=== Section Start ===

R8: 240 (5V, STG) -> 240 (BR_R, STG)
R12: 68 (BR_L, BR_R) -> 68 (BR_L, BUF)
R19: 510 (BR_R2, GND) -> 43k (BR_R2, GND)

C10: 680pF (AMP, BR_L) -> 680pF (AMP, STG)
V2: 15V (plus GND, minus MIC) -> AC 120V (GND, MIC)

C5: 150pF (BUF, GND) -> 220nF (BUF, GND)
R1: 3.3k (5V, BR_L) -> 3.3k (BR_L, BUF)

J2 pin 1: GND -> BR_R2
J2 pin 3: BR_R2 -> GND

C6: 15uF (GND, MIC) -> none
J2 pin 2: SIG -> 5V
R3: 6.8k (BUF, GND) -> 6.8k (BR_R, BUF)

=== Section End ===
=== Section Start ===

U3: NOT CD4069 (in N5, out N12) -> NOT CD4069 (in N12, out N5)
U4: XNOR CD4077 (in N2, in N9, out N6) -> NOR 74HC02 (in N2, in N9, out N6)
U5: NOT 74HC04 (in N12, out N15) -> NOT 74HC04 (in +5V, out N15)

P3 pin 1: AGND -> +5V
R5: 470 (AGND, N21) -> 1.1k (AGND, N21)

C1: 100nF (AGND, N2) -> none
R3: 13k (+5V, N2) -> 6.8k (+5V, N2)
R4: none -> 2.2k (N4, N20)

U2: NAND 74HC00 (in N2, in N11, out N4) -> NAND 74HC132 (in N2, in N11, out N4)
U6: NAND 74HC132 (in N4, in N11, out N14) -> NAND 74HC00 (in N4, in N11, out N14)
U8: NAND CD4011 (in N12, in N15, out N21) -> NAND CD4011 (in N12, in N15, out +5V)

=== Section End ===

* **EXERCISE DESCRIPTION**: There is a run of lines above from the one with "R8: 240 (5V, STG) -> 240 (BR_R, STG)" to the one with "R3: 6.8k (BUF, GND) -> 6.8k (BR_R, BUF)"; print exactly that run, both ends included, and nothing else.

* **OUTPUT FOR THIS EXERCISE**:
R8: 240 (5V, STG) -> 240 (BR_R, STG)
R12: 68 (BR_L, BR_R) -> 68 (BR_L, BUF)
R19: 510 (BR_R2, GND) -> 43k (BR_R2, GND)

C10: 680pF (AMP, BR_L) -> 680pF (AMP, STG)
V2: 15V (plus GND, minus MIC) -> AC 120V (GND, MIC)

C5: 150pF (BUF, GND) -> 220nF (BUF, GND)
R1: 3.3k (5V, BR_L) -> 3.3k (BR_L, BUF)

J2 pin 1: GND -> BR_R2
J2 pin 3: BR_R2 -> GND

C6: 15uF (GND, MIC) -> none
J2 pin 2: SIG -> 5V
R3: 6.8k (BUF, GND) -> 6.8k (BR_R, BUF)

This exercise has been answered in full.